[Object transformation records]
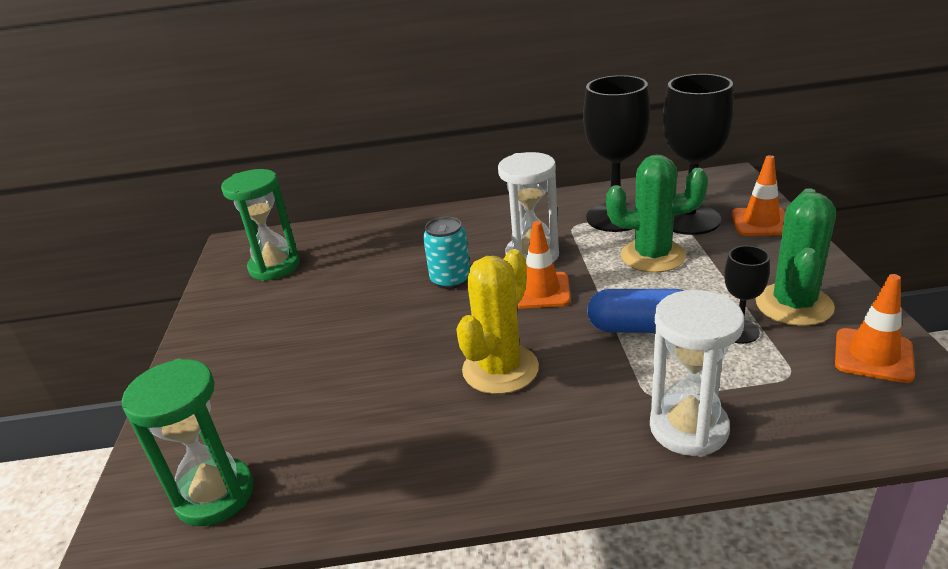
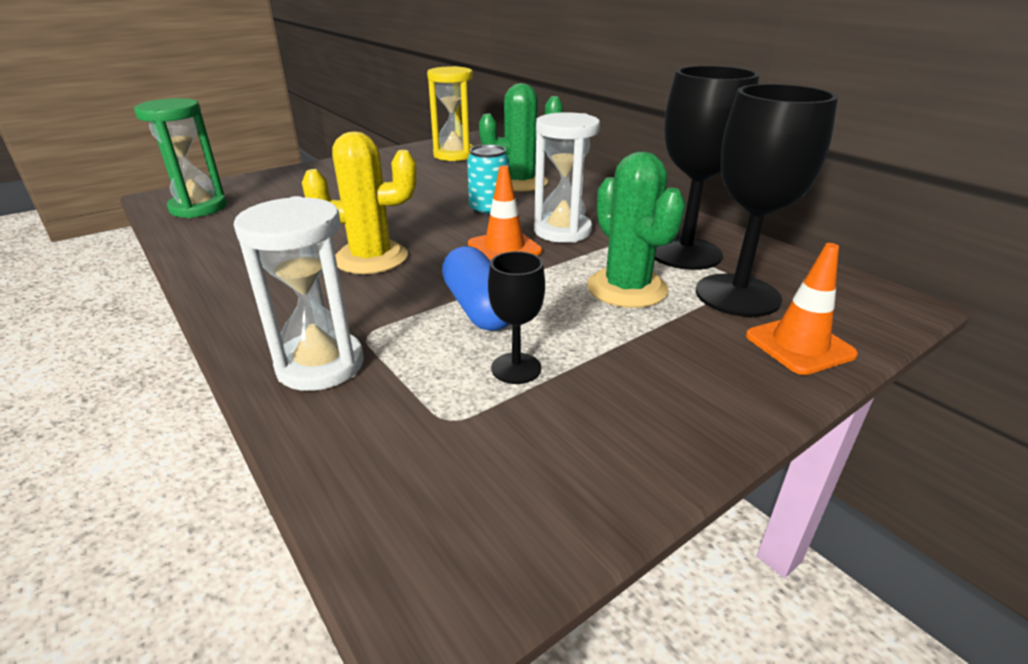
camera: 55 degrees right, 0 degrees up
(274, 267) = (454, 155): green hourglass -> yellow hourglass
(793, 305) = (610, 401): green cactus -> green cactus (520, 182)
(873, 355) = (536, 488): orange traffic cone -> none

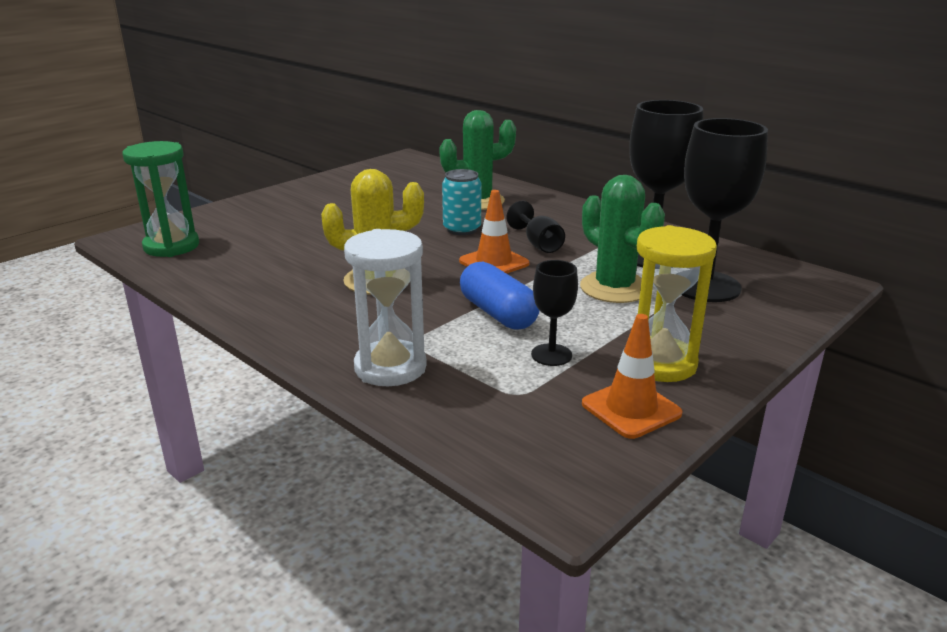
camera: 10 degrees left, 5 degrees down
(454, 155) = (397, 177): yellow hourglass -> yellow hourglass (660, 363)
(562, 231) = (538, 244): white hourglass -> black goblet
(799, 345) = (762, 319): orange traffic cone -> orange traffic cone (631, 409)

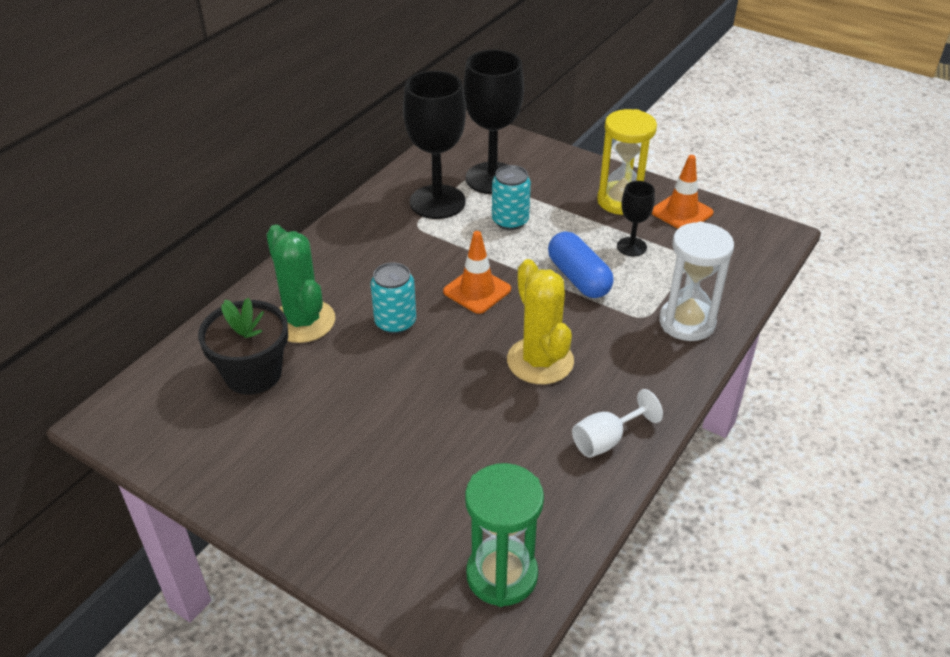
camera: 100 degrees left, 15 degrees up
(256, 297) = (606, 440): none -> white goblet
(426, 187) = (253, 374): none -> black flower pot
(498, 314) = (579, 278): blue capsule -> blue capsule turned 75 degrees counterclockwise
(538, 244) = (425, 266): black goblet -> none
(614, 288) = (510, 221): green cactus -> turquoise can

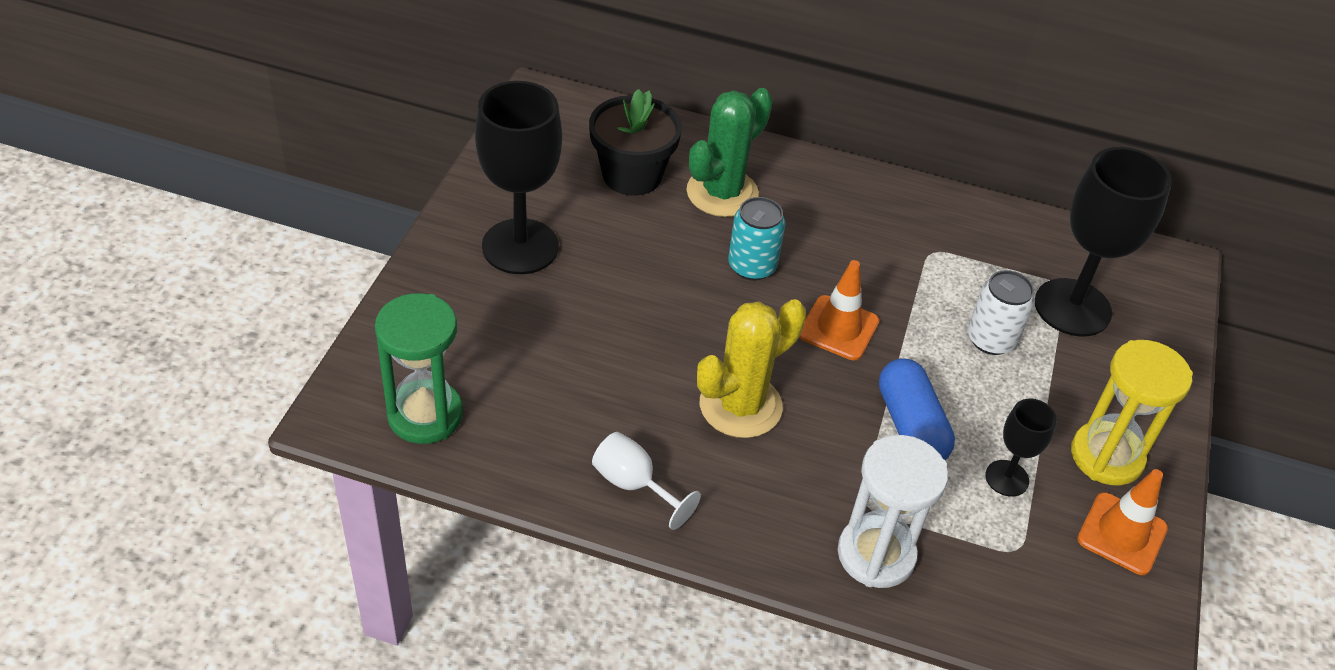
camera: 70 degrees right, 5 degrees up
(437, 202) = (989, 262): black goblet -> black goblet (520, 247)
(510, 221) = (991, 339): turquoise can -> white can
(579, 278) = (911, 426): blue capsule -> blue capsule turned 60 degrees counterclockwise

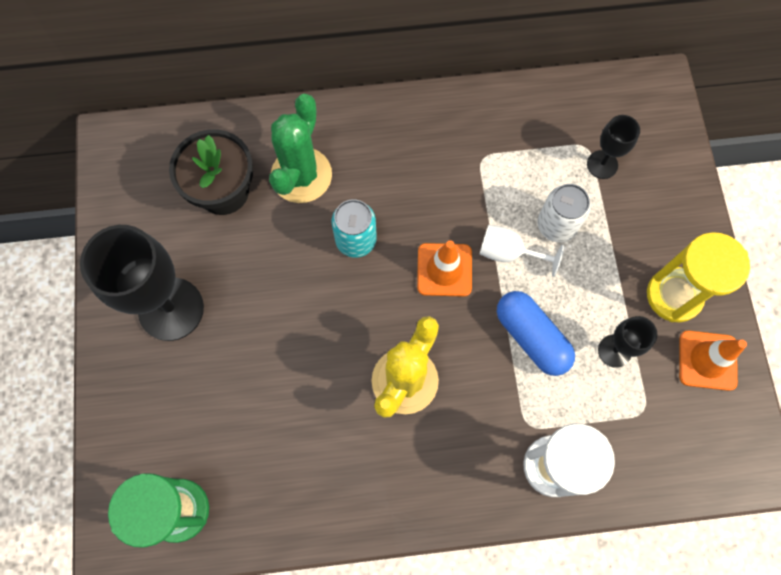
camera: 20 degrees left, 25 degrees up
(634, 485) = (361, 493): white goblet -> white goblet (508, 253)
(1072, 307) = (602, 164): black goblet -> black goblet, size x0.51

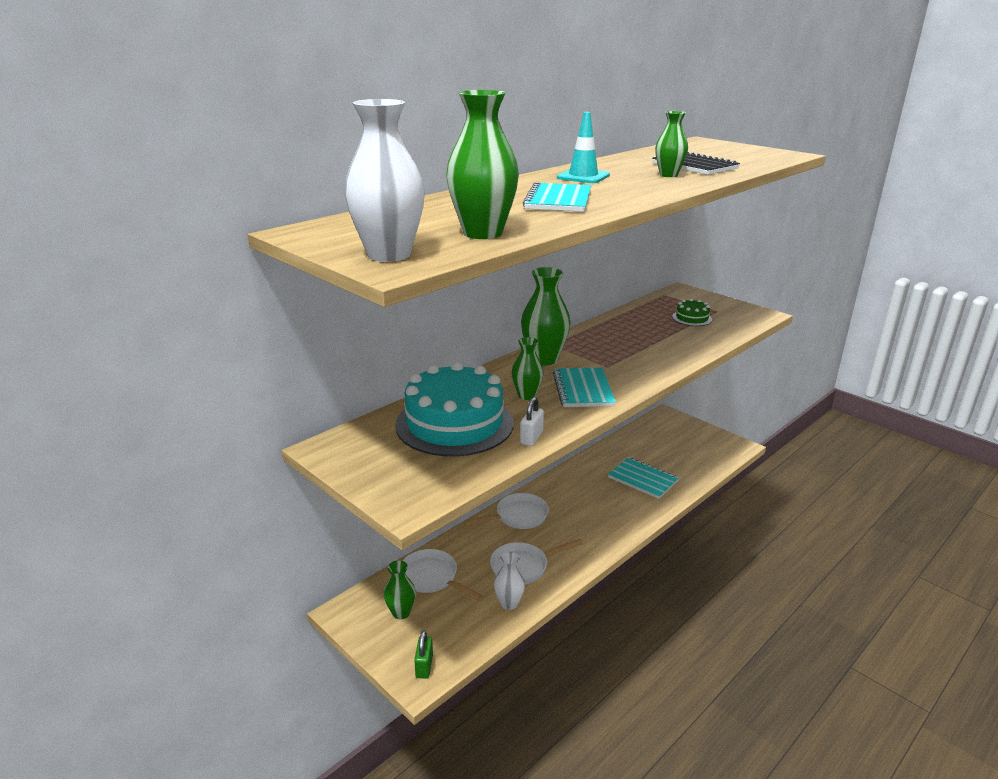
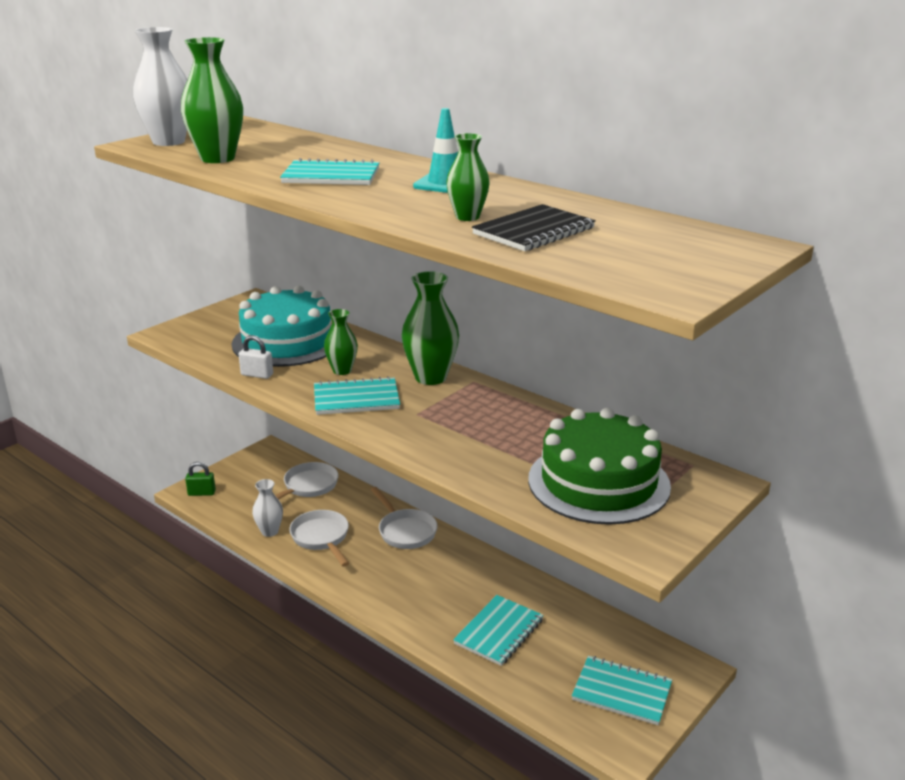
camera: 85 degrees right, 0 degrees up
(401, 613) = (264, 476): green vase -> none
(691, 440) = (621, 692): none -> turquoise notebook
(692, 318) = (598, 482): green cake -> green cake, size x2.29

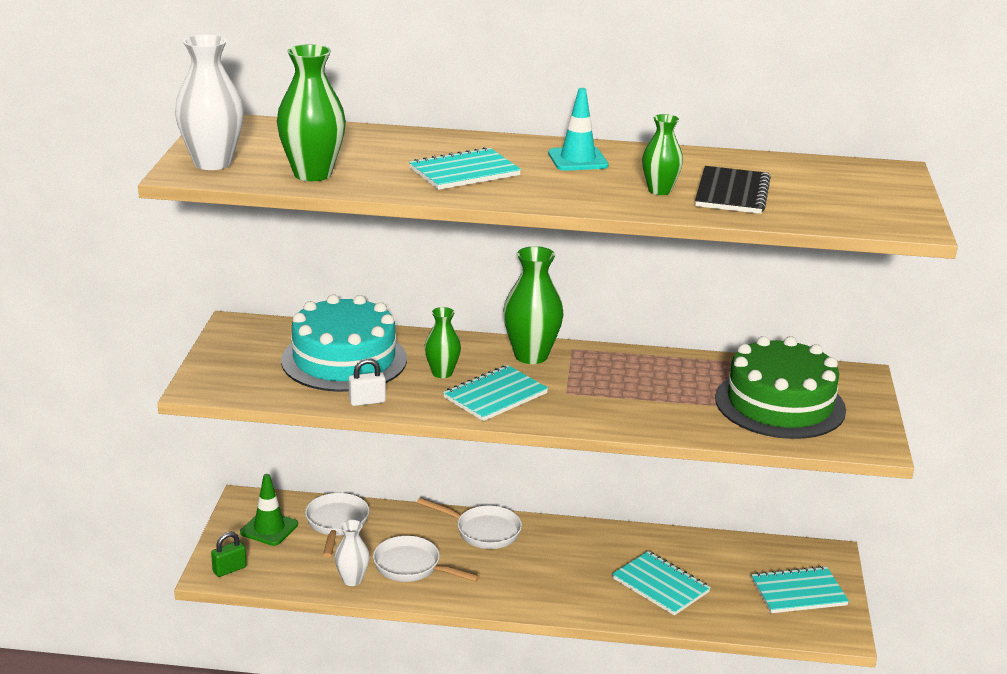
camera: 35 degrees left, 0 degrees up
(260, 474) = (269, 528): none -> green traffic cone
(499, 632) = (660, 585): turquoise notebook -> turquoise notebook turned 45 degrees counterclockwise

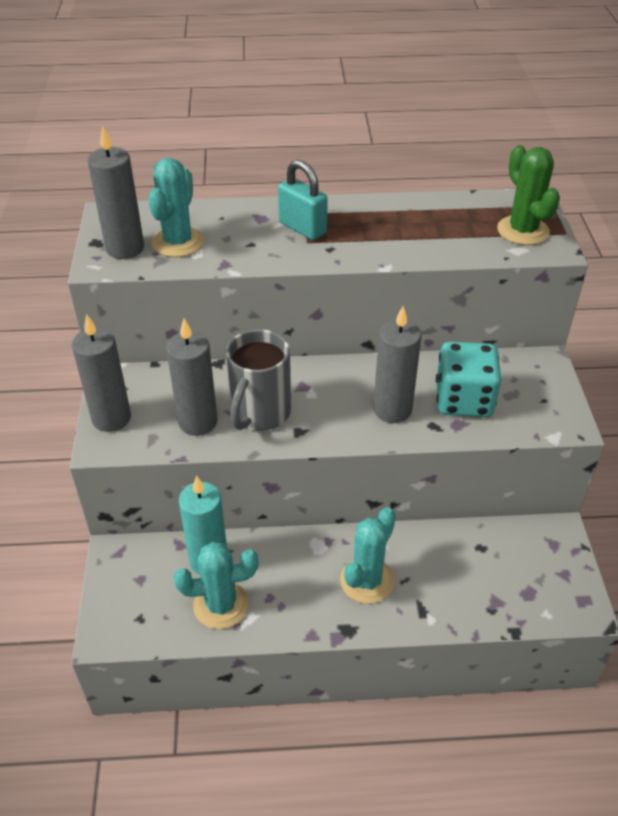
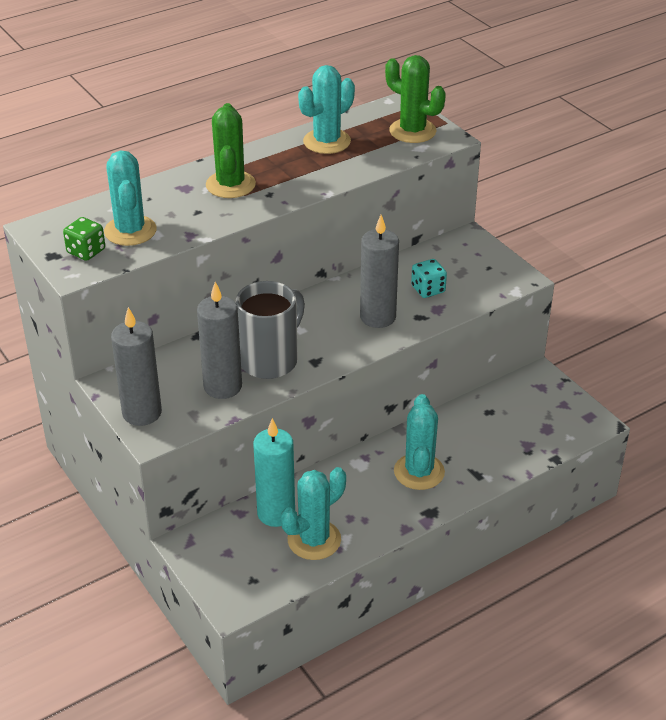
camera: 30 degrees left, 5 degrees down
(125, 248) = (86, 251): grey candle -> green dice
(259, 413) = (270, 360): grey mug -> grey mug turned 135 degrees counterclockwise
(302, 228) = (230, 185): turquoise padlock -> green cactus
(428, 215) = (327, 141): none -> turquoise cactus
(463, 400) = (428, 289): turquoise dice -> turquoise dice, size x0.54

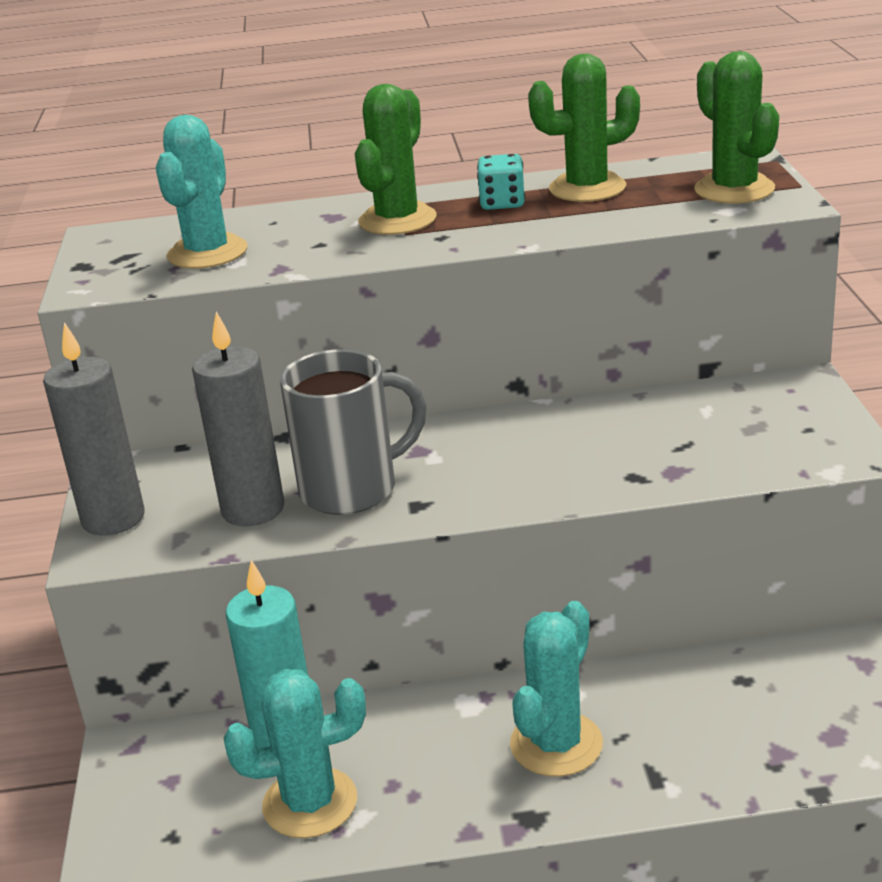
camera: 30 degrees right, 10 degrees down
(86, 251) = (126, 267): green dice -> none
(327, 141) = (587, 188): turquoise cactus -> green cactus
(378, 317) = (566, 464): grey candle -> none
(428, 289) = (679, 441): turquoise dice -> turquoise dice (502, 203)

## Task item
Beginning with the line that holds "camera: 30 degrees left, 5 degrees down", return each line through the end of the records above exactly. Do not include pictures.

## Output for this exercise
camera: 30 degrees left, 5 degrees down
(125, 248) = (86, 251): grey candle -> green dice
(259, 413) = (270, 360): grey mug -> grey mug turned 135 degrees counterclockwise
(302, 228) = (230, 185): turquoise padlock -> green cactus
(428, 215) = (327, 141): none -> turquoise cactus
(463, 400) = (428, 289): turquoise dice -> turquoise dice, size x0.54

camera: 30 degrees right, 10 degrees down
(86, 251) = (126, 267): green dice -> none
(327, 141) = (587, 188): turquoise cactus -> green cactus
(378, 317) = (566, 464): grey candle -> none
(428, 289) = (679, 441): turquoise dice -> turquoise dice (502, 203)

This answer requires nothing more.